* **WHAT THE TASK ASKS**
What is needed is an exact retyping of the records below, from the first line through the line that contains "camera: 30 degrees left, 5 degrees down".

Top of PROVIDED DATA

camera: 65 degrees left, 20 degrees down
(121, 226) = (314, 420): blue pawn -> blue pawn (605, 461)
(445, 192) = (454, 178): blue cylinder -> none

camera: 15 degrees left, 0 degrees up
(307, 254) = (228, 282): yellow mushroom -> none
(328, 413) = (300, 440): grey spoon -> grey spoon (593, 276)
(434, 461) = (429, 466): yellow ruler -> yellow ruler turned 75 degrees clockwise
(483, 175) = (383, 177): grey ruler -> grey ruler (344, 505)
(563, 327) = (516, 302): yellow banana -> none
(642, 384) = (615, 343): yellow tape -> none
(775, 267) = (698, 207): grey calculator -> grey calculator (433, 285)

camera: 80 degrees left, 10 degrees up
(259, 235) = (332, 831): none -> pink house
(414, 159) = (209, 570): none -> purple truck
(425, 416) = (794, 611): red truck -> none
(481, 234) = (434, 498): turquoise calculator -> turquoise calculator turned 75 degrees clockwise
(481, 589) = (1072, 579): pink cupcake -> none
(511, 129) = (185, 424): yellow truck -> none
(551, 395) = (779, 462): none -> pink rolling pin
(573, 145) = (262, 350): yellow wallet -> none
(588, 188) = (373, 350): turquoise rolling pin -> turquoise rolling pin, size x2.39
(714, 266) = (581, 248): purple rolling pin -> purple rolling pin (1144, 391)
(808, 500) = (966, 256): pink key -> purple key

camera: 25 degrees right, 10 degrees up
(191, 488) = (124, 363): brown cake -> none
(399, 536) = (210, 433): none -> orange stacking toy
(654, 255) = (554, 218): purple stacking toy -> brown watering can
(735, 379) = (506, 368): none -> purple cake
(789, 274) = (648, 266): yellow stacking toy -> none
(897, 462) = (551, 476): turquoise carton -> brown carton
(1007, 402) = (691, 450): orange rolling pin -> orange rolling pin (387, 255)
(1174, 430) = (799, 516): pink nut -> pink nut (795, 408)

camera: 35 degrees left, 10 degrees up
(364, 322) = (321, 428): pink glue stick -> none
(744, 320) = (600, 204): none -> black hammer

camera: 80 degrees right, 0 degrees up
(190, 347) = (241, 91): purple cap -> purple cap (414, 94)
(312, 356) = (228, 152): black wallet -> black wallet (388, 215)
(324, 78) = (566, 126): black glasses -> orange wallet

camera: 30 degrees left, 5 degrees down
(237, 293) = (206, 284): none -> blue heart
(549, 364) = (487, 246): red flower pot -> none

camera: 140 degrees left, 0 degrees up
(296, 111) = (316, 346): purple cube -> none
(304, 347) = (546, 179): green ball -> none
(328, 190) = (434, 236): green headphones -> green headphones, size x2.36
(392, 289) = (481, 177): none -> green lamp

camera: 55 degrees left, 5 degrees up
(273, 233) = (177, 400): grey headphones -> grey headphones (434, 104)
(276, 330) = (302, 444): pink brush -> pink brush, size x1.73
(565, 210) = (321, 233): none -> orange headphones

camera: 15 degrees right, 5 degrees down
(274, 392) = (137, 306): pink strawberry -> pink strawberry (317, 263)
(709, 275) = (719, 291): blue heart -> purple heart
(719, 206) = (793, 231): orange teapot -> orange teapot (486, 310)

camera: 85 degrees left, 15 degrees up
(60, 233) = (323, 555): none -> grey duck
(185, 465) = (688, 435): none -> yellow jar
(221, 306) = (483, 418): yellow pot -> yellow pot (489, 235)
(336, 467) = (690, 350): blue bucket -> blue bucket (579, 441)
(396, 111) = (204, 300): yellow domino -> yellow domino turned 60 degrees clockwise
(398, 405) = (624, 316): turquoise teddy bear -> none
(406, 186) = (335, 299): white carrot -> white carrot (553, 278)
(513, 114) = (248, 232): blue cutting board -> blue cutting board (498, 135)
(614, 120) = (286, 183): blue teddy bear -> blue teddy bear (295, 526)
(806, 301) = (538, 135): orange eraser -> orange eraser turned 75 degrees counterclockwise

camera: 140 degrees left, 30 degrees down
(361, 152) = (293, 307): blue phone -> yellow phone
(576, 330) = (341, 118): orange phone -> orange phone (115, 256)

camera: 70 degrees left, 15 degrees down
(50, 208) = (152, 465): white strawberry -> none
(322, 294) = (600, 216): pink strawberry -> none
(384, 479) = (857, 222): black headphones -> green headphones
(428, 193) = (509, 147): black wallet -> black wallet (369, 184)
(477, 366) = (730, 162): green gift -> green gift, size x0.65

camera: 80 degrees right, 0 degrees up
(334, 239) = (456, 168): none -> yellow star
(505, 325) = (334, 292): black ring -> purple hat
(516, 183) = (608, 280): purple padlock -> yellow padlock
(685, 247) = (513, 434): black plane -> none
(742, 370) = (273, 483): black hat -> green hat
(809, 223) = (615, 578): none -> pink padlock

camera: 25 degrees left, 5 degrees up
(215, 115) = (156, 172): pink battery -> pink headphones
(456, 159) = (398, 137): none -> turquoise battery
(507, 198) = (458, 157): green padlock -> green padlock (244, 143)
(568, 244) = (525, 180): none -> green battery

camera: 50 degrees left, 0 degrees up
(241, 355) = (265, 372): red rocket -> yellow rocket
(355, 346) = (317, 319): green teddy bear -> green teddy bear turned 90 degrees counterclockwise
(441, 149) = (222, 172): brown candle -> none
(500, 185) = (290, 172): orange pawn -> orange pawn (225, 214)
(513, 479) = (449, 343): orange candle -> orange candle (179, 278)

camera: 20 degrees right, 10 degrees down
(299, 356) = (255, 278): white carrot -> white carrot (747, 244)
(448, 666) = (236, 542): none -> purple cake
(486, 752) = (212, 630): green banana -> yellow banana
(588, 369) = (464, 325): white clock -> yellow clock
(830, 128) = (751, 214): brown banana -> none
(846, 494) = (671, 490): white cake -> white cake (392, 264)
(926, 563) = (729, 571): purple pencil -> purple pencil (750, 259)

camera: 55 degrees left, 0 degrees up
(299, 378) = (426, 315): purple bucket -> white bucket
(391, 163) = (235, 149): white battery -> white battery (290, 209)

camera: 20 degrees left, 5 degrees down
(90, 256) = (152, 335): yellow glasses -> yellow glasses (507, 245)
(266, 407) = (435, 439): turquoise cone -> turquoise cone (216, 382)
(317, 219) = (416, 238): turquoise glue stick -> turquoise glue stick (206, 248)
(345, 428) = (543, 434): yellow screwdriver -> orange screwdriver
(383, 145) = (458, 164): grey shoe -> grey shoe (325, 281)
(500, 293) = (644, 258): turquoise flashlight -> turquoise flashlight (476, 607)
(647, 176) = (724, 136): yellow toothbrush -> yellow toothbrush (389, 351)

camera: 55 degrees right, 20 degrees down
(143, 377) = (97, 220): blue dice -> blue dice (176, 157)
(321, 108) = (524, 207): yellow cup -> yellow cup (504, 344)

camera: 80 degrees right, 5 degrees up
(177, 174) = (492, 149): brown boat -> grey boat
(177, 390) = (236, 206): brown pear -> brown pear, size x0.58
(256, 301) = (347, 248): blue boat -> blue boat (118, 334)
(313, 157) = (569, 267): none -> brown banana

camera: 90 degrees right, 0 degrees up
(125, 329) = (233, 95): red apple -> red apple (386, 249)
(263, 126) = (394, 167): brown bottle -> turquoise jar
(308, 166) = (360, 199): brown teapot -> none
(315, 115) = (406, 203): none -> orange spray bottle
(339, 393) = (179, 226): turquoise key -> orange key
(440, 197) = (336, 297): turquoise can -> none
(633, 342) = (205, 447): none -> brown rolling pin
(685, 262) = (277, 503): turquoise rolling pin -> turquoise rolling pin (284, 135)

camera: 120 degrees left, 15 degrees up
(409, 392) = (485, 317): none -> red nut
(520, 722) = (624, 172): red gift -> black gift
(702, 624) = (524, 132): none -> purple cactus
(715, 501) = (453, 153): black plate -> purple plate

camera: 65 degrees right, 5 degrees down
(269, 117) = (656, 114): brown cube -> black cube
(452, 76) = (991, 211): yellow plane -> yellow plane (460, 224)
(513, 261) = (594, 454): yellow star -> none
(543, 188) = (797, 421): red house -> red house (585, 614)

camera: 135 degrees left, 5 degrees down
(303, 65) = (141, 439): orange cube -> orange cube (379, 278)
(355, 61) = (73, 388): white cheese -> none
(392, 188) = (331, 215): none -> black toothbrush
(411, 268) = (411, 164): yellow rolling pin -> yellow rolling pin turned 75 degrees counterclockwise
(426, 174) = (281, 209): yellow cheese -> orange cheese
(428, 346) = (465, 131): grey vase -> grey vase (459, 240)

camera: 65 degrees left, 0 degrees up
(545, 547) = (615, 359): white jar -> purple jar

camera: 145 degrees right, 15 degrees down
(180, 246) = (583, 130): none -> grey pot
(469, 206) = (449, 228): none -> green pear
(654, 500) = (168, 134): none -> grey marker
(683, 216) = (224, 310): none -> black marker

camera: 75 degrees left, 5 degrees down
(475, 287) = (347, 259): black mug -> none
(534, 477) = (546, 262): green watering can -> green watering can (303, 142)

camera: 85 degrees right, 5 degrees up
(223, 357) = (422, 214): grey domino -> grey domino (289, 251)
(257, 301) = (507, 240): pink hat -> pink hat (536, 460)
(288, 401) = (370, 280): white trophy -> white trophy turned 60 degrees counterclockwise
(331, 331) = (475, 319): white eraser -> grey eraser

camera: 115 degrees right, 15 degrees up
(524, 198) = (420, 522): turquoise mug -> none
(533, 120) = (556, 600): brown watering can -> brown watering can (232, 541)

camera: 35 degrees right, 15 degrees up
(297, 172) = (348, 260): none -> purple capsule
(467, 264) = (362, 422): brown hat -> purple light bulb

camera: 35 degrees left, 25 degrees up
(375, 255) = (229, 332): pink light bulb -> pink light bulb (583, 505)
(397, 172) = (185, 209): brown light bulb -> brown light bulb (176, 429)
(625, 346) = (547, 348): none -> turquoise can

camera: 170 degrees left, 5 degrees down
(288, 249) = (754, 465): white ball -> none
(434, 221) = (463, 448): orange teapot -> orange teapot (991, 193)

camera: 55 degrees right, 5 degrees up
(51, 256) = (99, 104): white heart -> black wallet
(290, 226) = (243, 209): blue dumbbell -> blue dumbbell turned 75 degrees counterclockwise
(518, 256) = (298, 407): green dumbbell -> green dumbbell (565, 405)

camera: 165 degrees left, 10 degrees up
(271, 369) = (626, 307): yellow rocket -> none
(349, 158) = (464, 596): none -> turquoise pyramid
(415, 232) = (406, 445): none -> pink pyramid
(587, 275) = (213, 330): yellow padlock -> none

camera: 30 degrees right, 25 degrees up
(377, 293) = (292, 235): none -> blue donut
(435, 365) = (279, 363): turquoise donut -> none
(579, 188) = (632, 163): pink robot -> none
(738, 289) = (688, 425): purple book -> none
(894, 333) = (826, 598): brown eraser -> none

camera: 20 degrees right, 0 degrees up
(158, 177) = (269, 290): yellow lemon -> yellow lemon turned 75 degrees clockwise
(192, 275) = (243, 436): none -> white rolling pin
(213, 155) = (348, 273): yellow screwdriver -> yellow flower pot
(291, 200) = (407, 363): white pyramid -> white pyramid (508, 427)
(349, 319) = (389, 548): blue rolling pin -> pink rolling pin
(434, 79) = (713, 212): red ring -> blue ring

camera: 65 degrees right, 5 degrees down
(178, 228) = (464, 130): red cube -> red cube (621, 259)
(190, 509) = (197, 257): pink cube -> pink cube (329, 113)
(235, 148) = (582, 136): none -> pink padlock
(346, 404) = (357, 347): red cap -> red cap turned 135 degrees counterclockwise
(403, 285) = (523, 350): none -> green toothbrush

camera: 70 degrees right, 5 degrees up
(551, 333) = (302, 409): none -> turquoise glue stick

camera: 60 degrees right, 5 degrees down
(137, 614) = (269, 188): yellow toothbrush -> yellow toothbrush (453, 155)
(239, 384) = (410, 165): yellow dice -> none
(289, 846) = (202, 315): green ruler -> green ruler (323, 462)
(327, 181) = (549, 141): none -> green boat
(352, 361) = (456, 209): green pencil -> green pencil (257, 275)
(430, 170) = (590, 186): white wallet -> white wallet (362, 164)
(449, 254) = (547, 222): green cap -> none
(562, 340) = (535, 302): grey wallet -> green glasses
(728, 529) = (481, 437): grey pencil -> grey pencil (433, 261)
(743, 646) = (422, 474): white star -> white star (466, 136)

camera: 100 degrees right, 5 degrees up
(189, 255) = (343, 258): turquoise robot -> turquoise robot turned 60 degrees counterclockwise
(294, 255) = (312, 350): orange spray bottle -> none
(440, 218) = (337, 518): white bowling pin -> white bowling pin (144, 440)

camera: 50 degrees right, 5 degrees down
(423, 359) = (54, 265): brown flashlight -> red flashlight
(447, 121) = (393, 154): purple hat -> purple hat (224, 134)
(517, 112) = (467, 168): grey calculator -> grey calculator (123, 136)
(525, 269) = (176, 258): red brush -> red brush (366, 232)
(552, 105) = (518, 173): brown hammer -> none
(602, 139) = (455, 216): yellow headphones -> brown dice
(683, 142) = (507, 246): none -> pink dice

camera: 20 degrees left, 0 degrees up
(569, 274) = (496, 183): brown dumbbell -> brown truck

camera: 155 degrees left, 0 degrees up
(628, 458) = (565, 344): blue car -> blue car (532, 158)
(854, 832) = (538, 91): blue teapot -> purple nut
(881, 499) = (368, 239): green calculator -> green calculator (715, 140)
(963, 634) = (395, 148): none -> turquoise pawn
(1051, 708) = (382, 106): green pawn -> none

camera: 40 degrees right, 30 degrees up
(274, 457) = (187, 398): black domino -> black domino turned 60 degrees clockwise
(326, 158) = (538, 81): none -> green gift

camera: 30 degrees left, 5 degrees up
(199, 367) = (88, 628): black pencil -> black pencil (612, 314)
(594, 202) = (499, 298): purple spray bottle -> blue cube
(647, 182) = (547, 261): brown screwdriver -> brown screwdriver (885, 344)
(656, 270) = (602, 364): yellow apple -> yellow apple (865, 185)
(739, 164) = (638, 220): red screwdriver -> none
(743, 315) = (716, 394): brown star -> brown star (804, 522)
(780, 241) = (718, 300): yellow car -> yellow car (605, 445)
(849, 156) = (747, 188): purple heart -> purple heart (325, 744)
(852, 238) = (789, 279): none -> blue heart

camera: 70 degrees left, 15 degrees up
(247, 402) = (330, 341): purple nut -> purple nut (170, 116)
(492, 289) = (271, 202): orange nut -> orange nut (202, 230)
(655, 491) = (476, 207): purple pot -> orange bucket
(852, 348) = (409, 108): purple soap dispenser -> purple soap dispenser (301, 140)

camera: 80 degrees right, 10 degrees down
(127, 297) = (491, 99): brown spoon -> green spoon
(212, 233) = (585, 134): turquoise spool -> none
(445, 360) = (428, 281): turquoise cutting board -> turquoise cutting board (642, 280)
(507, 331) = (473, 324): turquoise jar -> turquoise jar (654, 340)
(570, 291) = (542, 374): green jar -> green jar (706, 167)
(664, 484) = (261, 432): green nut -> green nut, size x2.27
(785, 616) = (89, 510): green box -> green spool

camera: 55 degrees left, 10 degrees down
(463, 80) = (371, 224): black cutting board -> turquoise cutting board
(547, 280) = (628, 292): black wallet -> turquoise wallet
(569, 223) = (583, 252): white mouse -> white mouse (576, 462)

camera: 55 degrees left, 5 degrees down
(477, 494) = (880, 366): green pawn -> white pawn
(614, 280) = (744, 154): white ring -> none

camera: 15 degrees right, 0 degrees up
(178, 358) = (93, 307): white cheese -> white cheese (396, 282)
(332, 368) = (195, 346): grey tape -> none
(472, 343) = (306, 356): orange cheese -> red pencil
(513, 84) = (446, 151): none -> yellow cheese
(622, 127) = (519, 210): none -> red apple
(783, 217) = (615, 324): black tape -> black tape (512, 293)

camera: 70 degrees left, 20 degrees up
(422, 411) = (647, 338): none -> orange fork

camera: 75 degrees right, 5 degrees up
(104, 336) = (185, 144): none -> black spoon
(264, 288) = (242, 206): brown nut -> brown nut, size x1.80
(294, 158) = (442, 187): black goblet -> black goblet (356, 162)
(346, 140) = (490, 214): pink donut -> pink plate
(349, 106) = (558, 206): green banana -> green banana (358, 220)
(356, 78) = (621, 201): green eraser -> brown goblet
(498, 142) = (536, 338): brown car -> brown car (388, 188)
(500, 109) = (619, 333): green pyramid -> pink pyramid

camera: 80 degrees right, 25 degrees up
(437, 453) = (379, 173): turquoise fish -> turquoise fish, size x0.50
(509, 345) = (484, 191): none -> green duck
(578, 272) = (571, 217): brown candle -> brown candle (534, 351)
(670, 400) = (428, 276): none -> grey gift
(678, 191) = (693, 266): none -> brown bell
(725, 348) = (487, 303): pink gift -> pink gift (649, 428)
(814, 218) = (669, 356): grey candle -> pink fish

Bottom of PROVIDED DATA

* **ANSWER SECTION**
camera: 65 degrees left, 20 degrees down
(121, 226) = (314, 420): blue pawn -> blue pawn (605, 461)
(445, 192) = (454, 178): blue cylinder -> none

camera: 15 degrees left, 0 degrees up
(307, 254) = (228, 282): yellow mushroom -> none
(328, 413) = (300, 440): grey spoon -> grey spoon (593, 276)
(434, 461) = (429, 466): yellow ruler -> yellow ruler turned 75 degrees clockwise
(483, 175) = (383, 177): grey ruler -> grey ruler (344, 505)
(563, 327) = (516, 302): yellow banana -> none
(642, 384) = (615, 343): yellow tape -> none
(775, 267) = (698, 207): grey calculator -> grey calculator (433, 285)

camera: 80 degrees left, 10 degrees up
(259, 235) = (332, 831): none -> pink house
(414, 159) = (209, 570): none -> purple truck
(425, 416) = (794, 611): red truck -> none
(481, 234) = (434, 498): turquoise calculator -> turquoise calculator turned 75 degrees clockwise
(481, 589) = (1072, 579): pink cupcake -> none
(511, 129) = (185, 424): yellow truck -> none
(551, 395) = (779, 462): none -> pink rolling pin
(573, 145) = (262, 350): yellow wallet -> none
(588, 188) = (373, 350): turquoise rolling pin -> turquoise rolling pin, size x2.39
(714, 266) = (581, 248): purple rolling pin -> purple rolling pin (1144, 391)
(808, 500) = (966, 256): pink key -> purple key

camera: 25 degrees right, 10 degrees up
(191, 488) = (124, 363): brown cake -> none
(399, 536) = (210, 433): none -> orange stacking toy
(654, 255) = (554, 218): purple stacking toy -> brown watering can
(735, 379) = (506, 368): none -> purple cake
(789, 274) = (648, 266): yellow stacking toy -> none
(897, 462) = (551, 476): turquoise carton -> brown carton
(1007, 402) = (691, 450): orange rolling pin -> orange rolling pin (387, 255)
(1174, 430) = (799, 516): pink nut -> pink nut (795, 408)

camera: 35 degrees left, 10 degrees up
(364, 322) = (321, 428): pink glue stick -> none
(744, 320) = (600, 204): none -> black hammer

camera: 80 degrees right, 0 degrees up
(190, 347) = (241, 91): purple cap -> purple cap (414, 94)
(312, 356) = (228, 152): black wallet -> black wallet (388, 215)
(324, 78) = (566, 126): black glasses -> orange wallet

camera: 30 degrees left, 5 degrees down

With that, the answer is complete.